[Data to examine — start]

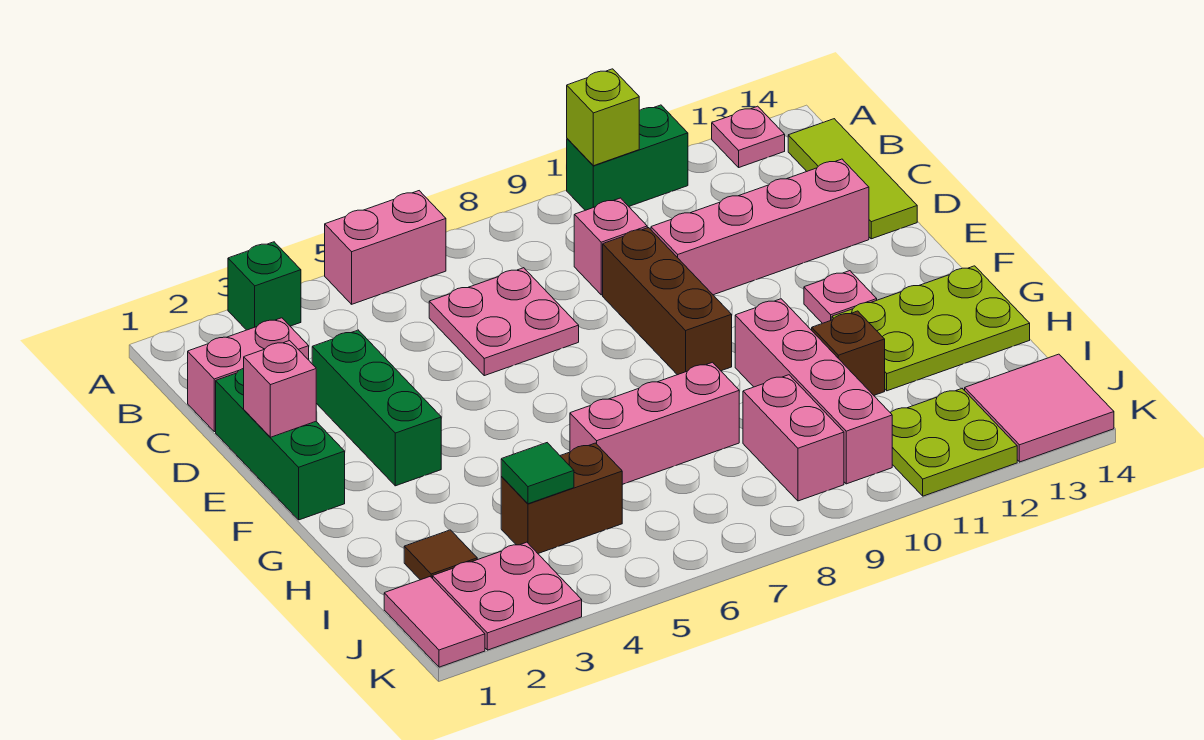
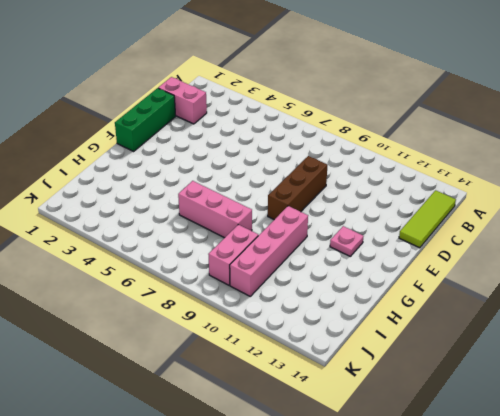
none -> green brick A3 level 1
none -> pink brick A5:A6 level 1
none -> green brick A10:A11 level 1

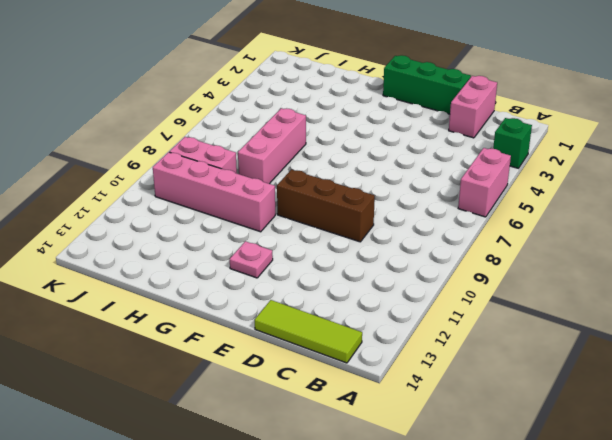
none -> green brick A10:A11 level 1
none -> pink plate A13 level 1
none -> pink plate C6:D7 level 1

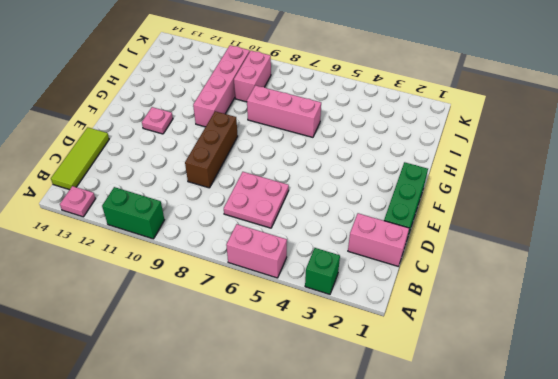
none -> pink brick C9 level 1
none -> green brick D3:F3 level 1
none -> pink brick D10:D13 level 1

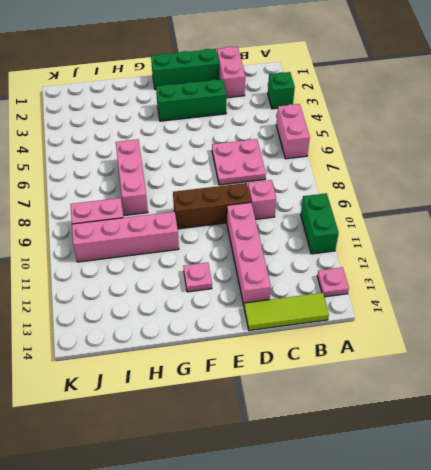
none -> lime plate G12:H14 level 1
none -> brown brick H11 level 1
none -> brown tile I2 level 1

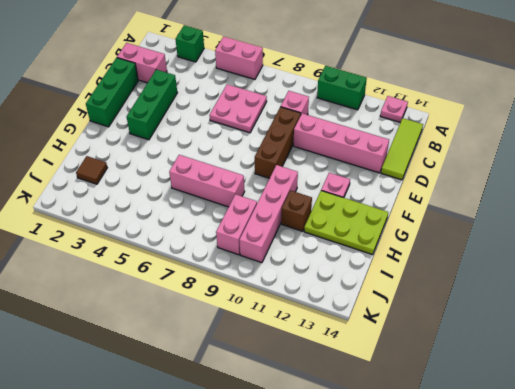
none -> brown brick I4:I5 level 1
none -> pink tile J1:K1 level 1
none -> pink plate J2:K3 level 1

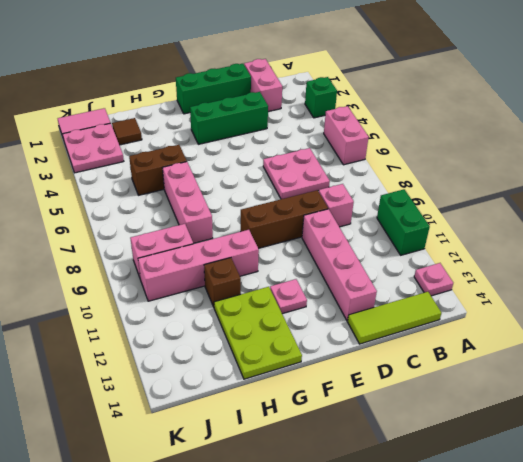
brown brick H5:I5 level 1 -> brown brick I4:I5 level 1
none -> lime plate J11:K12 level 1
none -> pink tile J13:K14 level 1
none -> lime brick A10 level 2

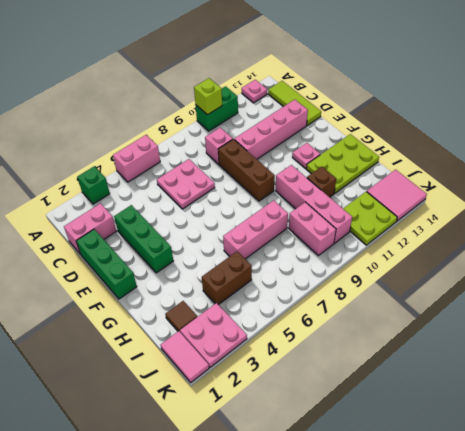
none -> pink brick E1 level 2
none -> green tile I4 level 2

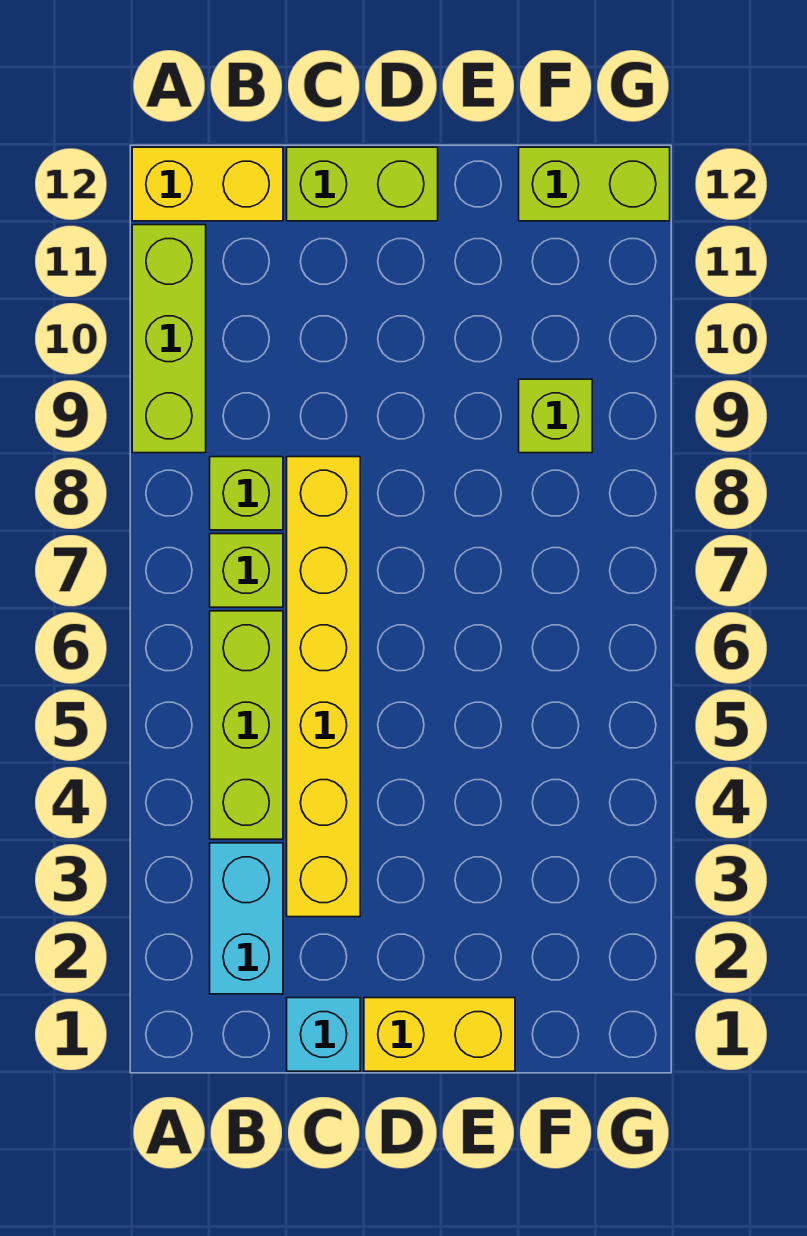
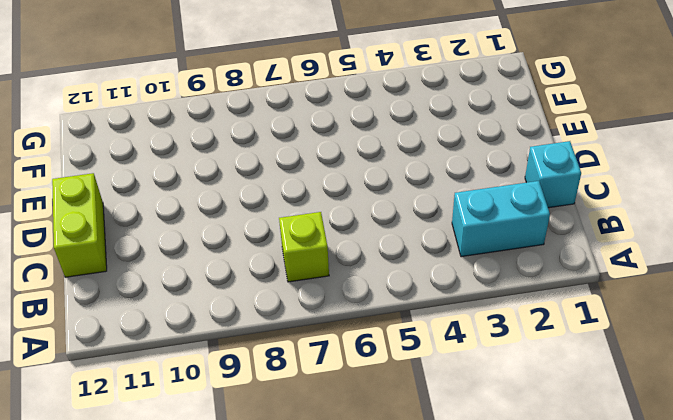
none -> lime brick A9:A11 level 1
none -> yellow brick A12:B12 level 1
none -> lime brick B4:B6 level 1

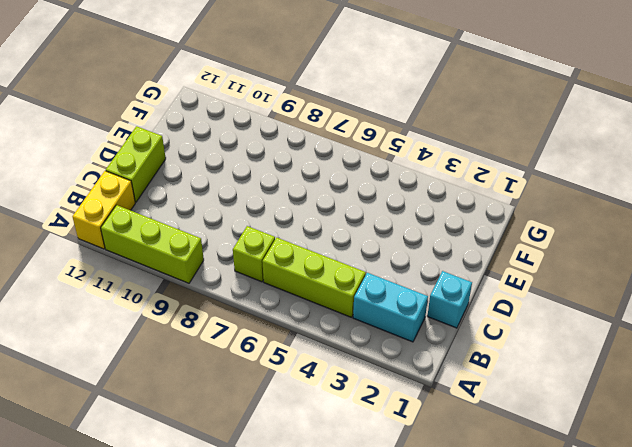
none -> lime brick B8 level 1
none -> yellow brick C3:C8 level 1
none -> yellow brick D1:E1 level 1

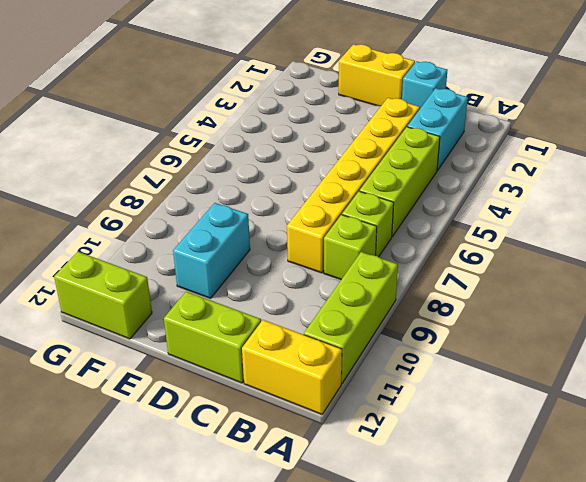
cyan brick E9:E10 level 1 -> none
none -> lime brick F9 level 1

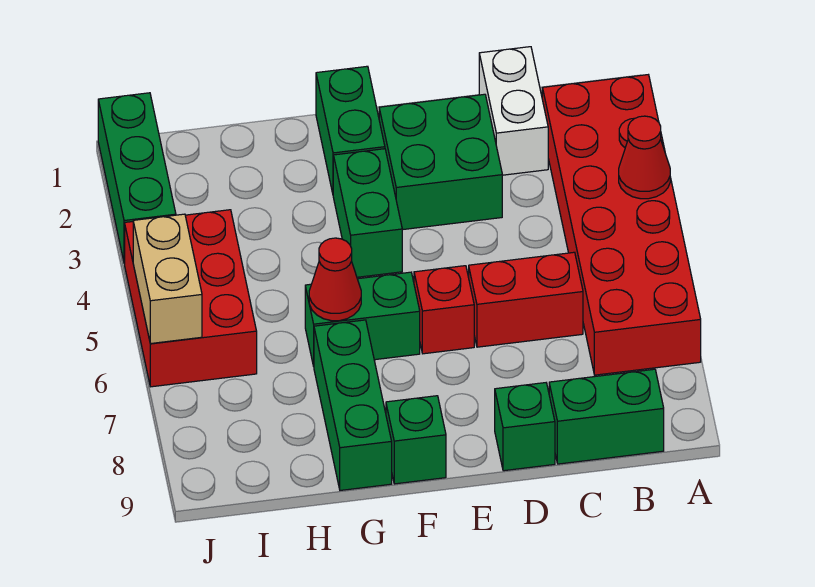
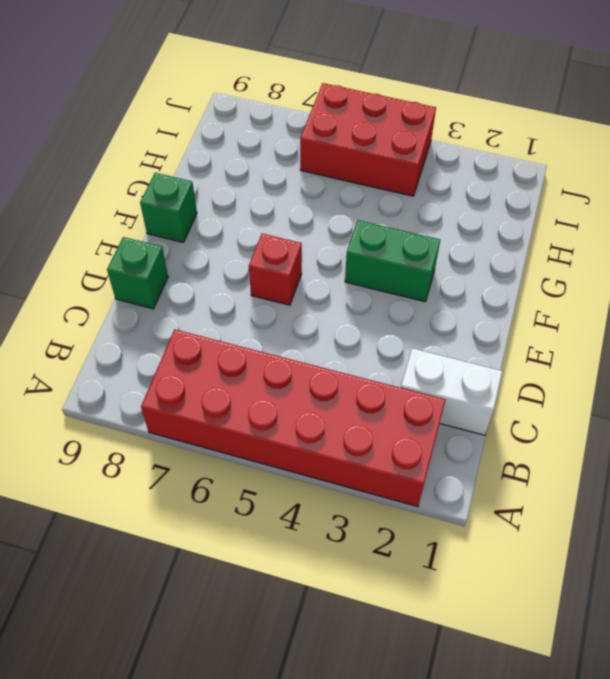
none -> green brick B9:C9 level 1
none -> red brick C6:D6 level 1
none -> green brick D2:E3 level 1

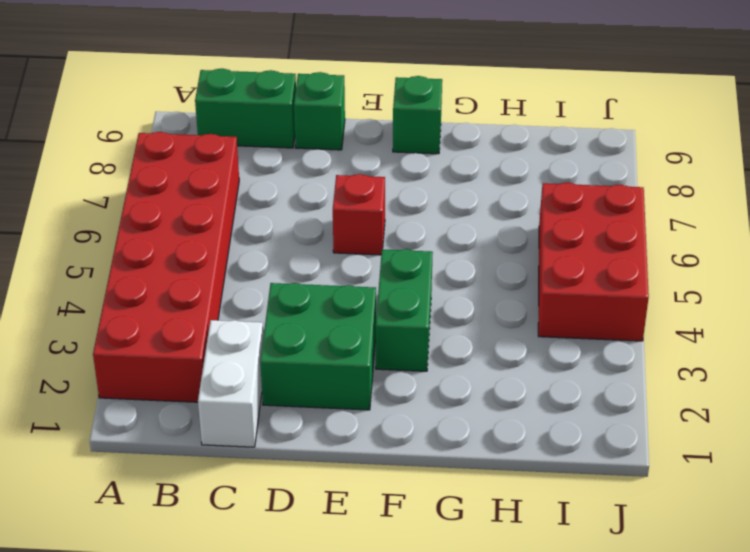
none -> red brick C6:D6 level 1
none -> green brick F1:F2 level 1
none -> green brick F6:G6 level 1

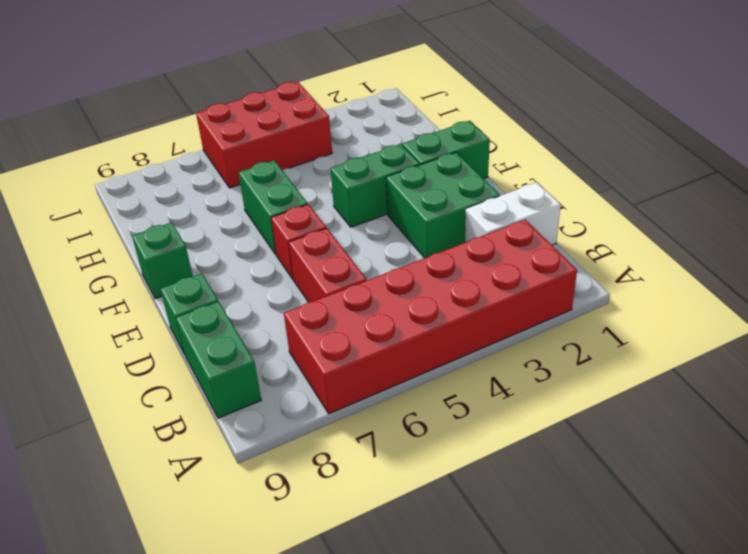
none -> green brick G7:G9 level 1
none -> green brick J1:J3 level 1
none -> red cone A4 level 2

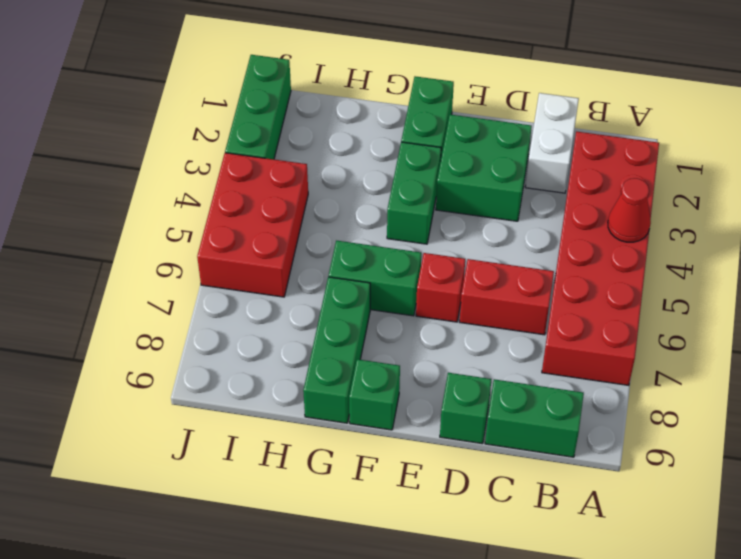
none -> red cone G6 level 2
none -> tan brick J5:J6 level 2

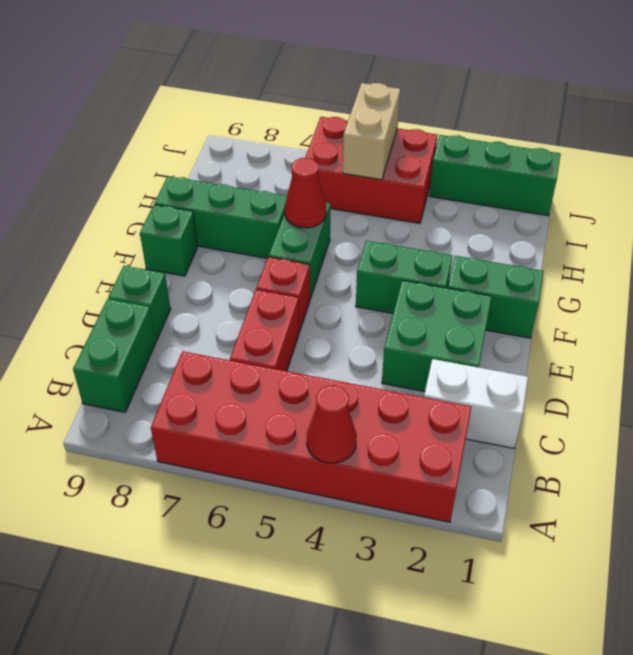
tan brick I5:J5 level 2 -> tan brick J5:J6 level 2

[Data to examine — finish]

**Problem description**
Would you set down every line of the data above exactly, skipping the pictures?

**Completed exercise**
none -> green brick A3 level 1
none -> pink brick A5:A6 level 1
none -> green brick A10:A11 level 1

none -> green brick A10:A11 level 1
none -> pink plate A13 level 1
none -> pink plate C6:D7 level 1

none -> pink brick C9 level 1
none -> green brick D3:F3 level 1
none -> pink brick D10:D13 level 1

none -> lime plate G12:H14 level 1
none -> brown brick H11 level 1
none -> brown tile I2 level 1

none -> brown brick I4:I5 level 1
none -> pink tile J1:K1 level 1
none -> pink plate J2:K3 level 1

brown brick H5:I5 level 1 -> brown brick I4:I5 level 1
none -> lime plate J11:K12 level 1
none -> pink tile J13:K14 level 1
none -> lime brick A10 level 2

none -> pink brick E1 level 2
none -> green tile I4 level 2

none -> lime brick A9:A11 level 1
none -> yellow brick A12:B12 level 1
none -> lime brick B4:B6 level 1

none -> lime brick B8 level 1
none -> yellow brick C3:C8 level 1
none -> yellow brick D1:E1 level 1

cyan brick E9:E10 level 1 -> none
none -> lime brick F9 level 1

none -> green brick B9:C9 level 1
none -> red brick C6:D6 level 1
none -> green brick D2:E3 level 1

none -> red brick C6:D6 level 1
none -> green brick F1:F2 level 1
none -> green brick F6:G6 level 1

none -> green brick G7:G9 level 1
none -> green brick J1:J3 level 1
none -> red cone A4 level 2

none -> red cone G6 level 2
none -> tan brick J5:J6 level 2

tan brick I5:J5 level 2 -> tan brick J5:J6 level 2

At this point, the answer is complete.